Your task is to transcribe the data exactly while omitting each picture.

══ Information provided

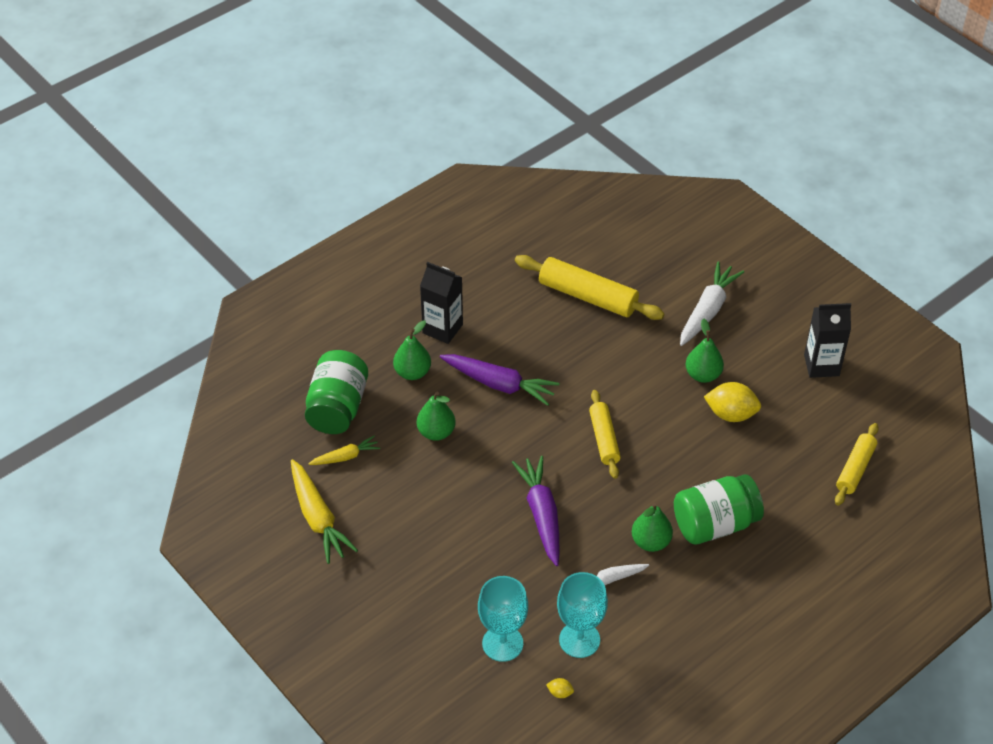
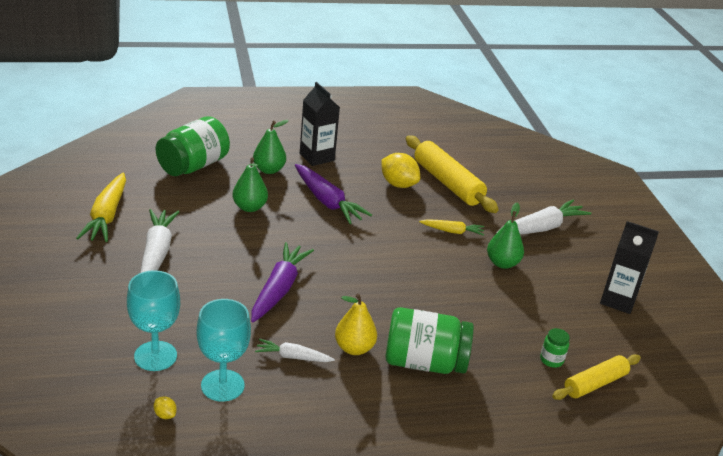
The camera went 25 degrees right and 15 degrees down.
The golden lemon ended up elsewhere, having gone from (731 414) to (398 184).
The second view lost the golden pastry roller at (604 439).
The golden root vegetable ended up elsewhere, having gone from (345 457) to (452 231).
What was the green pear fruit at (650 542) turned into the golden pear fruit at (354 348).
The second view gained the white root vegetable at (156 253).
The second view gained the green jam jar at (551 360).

════

**Reply:**
The camera went 25 degrees right and 15 degrees down.
The golden lemon ended up elsewhere, having gone from (731 414) to (398 184).
The second view lost the golden pastry roller at (604 439).
The golden root vegetable ended up elsewhere, having gone from (345 457) to (452 231).
What was the green pear fruit at (650 542) turned into the golden pear fruit at (354 348).
The second view gained the white root vegetable at (156 253).
The second view gained the green jam jar at (551 360).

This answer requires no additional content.